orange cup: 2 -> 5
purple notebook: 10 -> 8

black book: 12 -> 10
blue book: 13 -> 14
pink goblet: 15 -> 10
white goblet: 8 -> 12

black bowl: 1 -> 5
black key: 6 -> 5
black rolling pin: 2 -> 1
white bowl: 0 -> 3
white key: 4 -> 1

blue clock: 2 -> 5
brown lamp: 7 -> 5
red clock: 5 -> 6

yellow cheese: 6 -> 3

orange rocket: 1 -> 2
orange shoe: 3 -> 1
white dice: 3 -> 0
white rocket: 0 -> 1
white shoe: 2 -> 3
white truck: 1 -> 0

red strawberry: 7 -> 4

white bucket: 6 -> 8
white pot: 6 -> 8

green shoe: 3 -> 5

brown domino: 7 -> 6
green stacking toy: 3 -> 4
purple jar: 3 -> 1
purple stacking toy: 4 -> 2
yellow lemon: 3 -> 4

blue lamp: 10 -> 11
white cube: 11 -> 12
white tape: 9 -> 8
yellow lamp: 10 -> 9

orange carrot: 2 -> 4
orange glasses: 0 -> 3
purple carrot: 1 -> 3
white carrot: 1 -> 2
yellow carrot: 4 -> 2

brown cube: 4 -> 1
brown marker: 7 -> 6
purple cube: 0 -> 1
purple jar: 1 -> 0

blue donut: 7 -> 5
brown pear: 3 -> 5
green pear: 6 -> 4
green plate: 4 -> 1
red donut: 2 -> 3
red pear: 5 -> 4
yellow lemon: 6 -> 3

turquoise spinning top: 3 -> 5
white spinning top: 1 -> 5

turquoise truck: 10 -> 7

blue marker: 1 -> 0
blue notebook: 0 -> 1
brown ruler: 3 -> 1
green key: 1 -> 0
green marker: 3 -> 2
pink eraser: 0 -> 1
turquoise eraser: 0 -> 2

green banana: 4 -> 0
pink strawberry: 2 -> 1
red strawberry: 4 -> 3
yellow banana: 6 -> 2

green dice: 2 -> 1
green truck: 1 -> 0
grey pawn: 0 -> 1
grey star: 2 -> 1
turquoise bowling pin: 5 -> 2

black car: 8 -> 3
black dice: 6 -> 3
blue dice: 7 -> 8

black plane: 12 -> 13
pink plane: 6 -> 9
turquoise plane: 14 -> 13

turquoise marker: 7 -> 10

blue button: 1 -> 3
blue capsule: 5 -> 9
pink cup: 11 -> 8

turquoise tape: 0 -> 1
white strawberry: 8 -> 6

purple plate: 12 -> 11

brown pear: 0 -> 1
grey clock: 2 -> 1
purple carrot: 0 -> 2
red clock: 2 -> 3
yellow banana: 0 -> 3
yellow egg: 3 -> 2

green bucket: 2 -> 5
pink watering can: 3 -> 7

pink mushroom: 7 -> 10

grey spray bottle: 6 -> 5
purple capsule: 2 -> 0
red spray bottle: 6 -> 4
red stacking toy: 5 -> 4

#### Task item
Copy out precisely those lines which run from the one containing "yellow banana: 0 -> 3" to the end of the material.

#### Written response
yellow banana: 0 -> 3
yellow egg: 3 -> 2

green bucket: 2 -> 5
pink watering can: 3 -> 7

pink mushroom: 7 -> 10

grey spray bottle: 6 -> 5
purple capsule: 2 -> 0
red spray bottle: 6 -> 4
red stacking toy: 5 -> 4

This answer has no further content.